**EXERCISE AIM:**
Pictures stay out; everything else in the entries below is to be duplicated exactly.

**TASK INPUTS:**
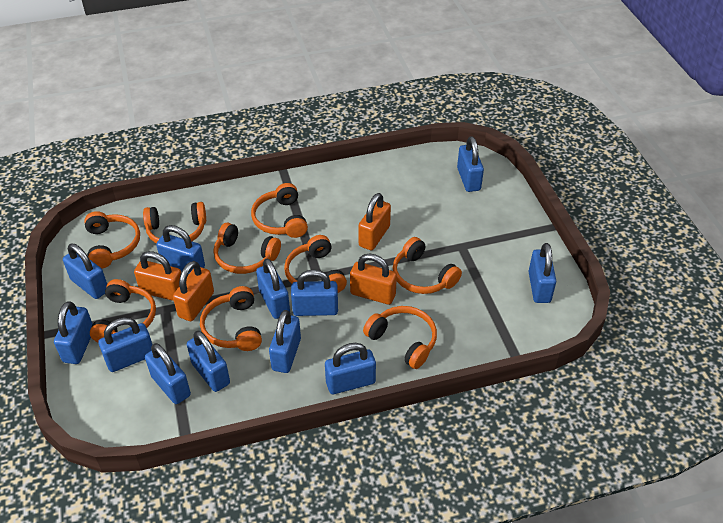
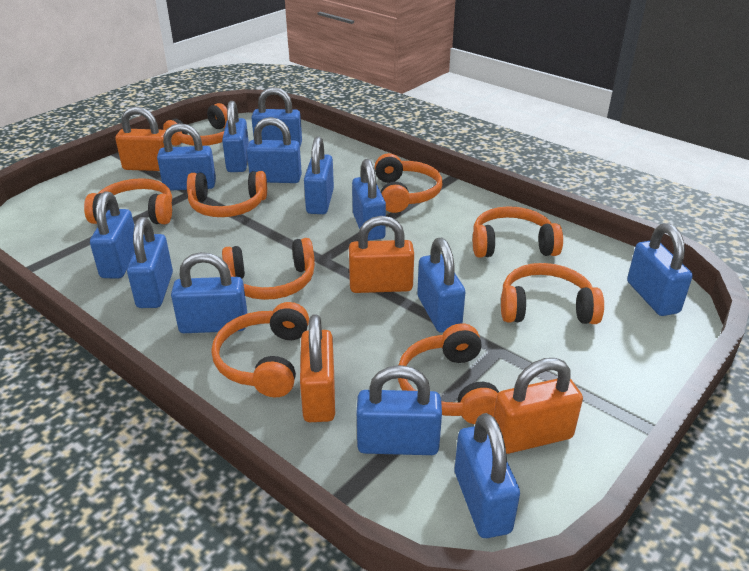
blue padlock: 12 -> 13

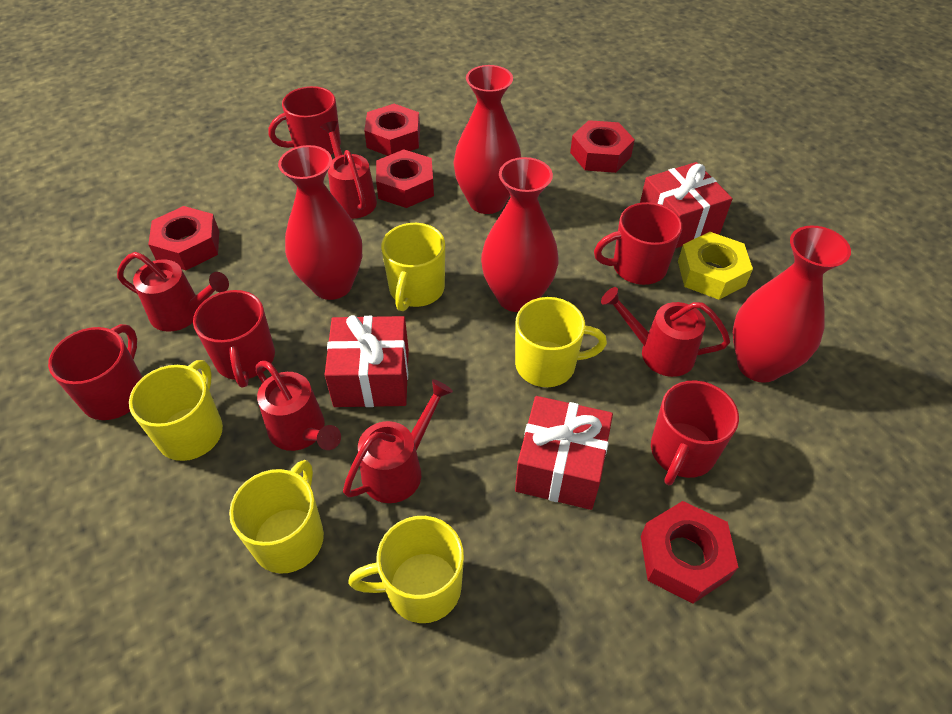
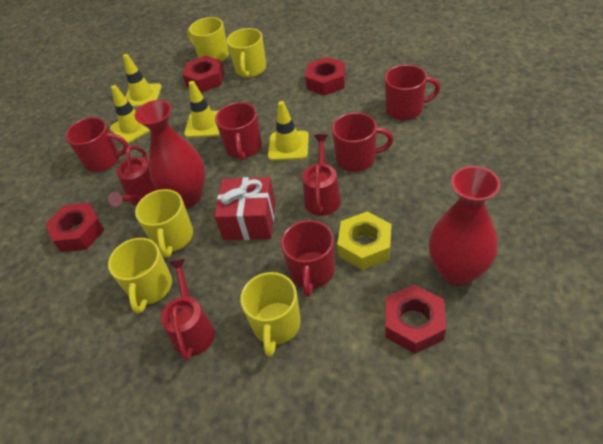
red gift: 3 -> 1
red nut: 5 -> 4
red vase: 4 -> 2
red watering can: 5 -> 3
yellow traffic cone: 0 -> 4

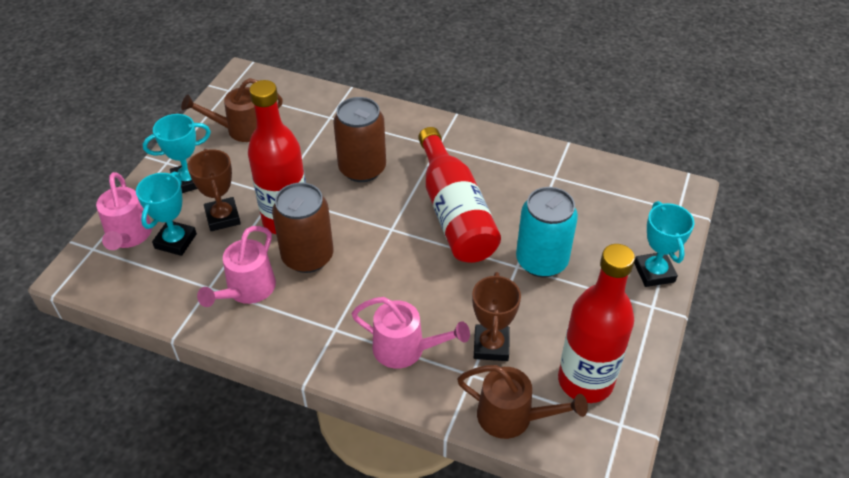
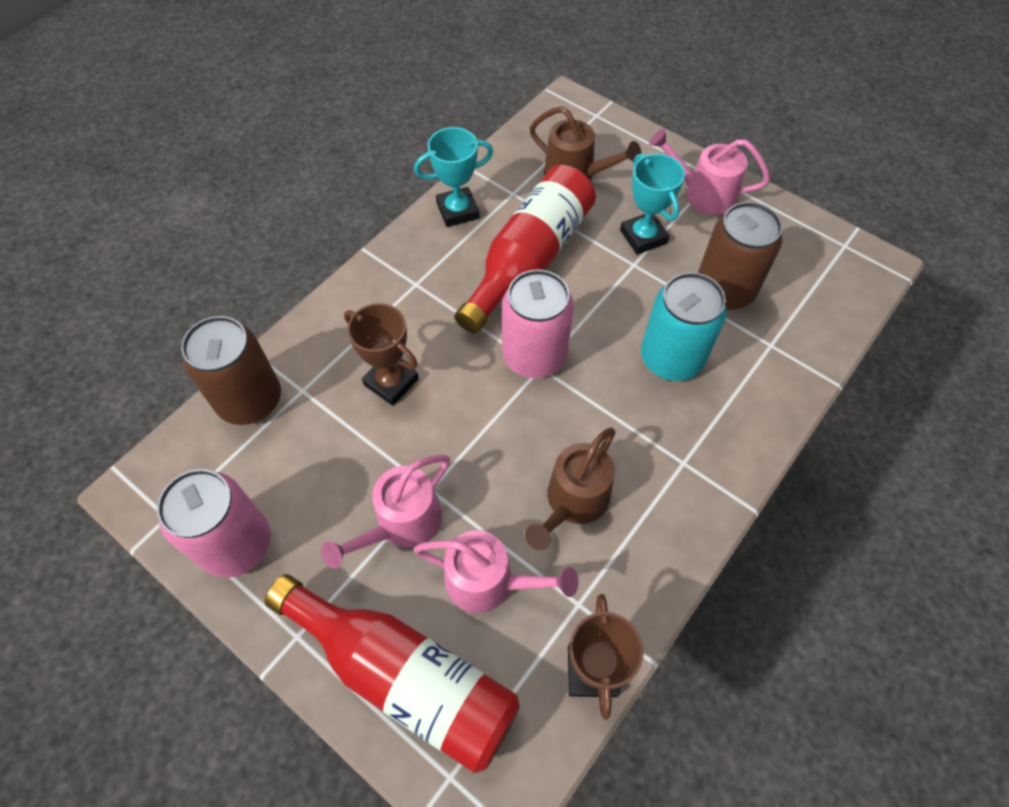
pink can: 0 -> 2
red bottle: 3 -> 2
turquoise trophy: 3 -> 2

**EXERCISE SOLUTION:**
blue padlock: 12 -> 13

red gift: 3 -> 1
red nut: 5 -> 4
red vase: 4 -> 2
red watering can: 5 -> 3
yellow traffic cone: 0 -> 4

pink can: 0 -> 2
red bottle: 3 -> 2
turquoise trophy: 3 -> 2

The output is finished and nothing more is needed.